What to work on
Return the lines below in which the string "soap" occurs.

:::

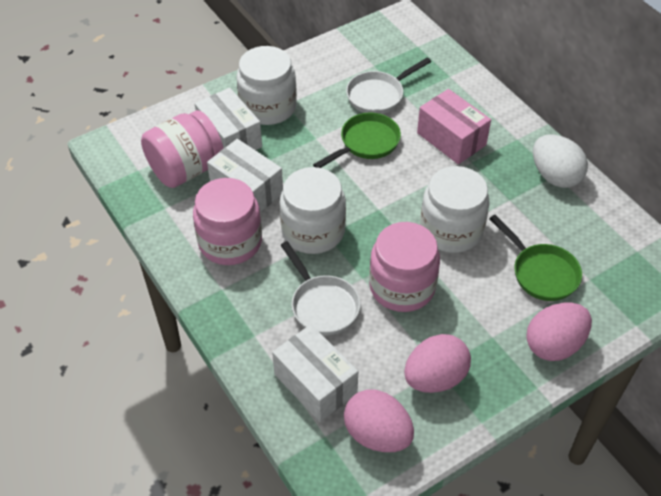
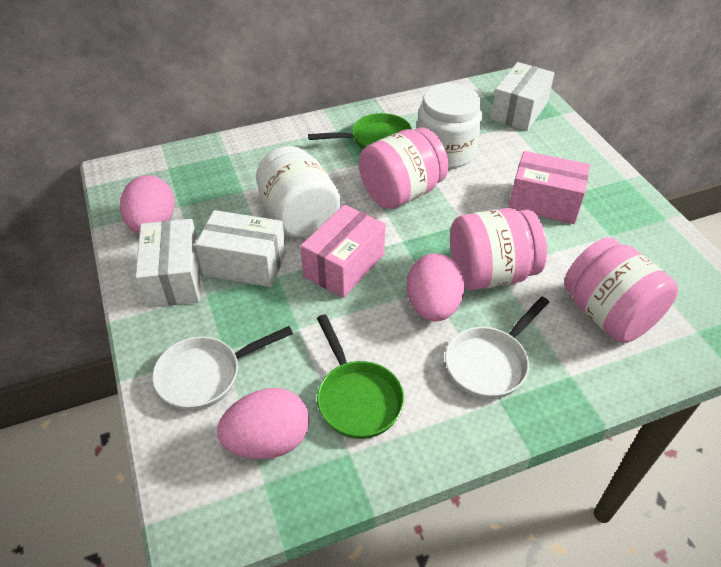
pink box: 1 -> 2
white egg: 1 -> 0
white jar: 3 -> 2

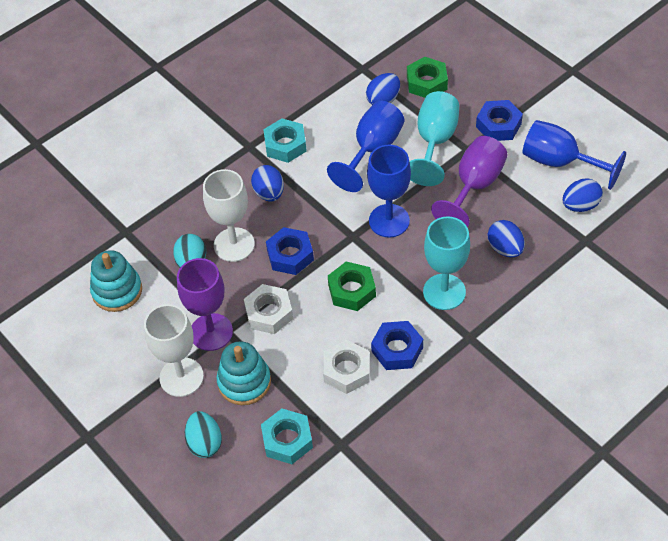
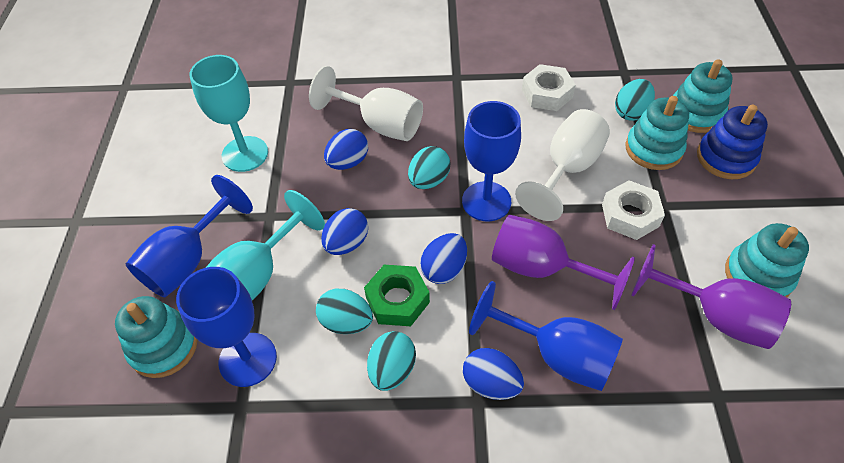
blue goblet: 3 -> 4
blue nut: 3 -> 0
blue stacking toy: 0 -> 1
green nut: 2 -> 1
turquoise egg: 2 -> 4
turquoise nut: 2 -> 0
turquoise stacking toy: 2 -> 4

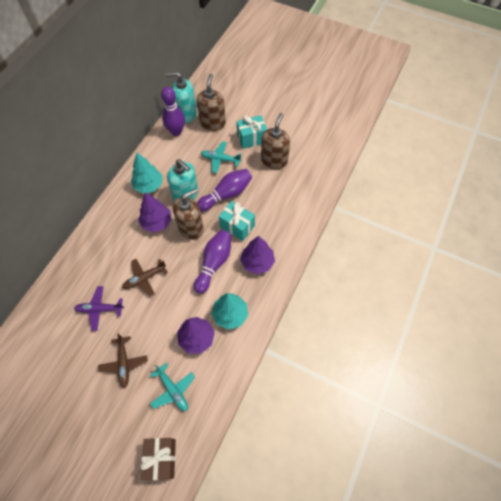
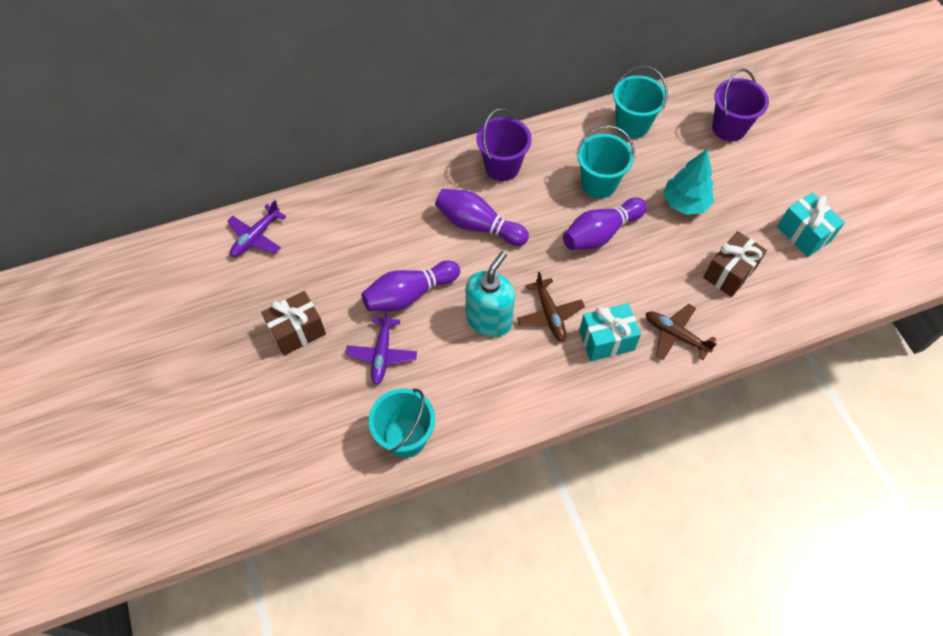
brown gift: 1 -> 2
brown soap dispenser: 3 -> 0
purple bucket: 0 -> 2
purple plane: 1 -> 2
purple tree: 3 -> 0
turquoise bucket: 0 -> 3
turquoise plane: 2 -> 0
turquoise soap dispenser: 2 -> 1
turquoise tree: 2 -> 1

:::

Problem solution
brown soap dispenser: 3 -> 0
turquoise soap dispenser: 2 -> 1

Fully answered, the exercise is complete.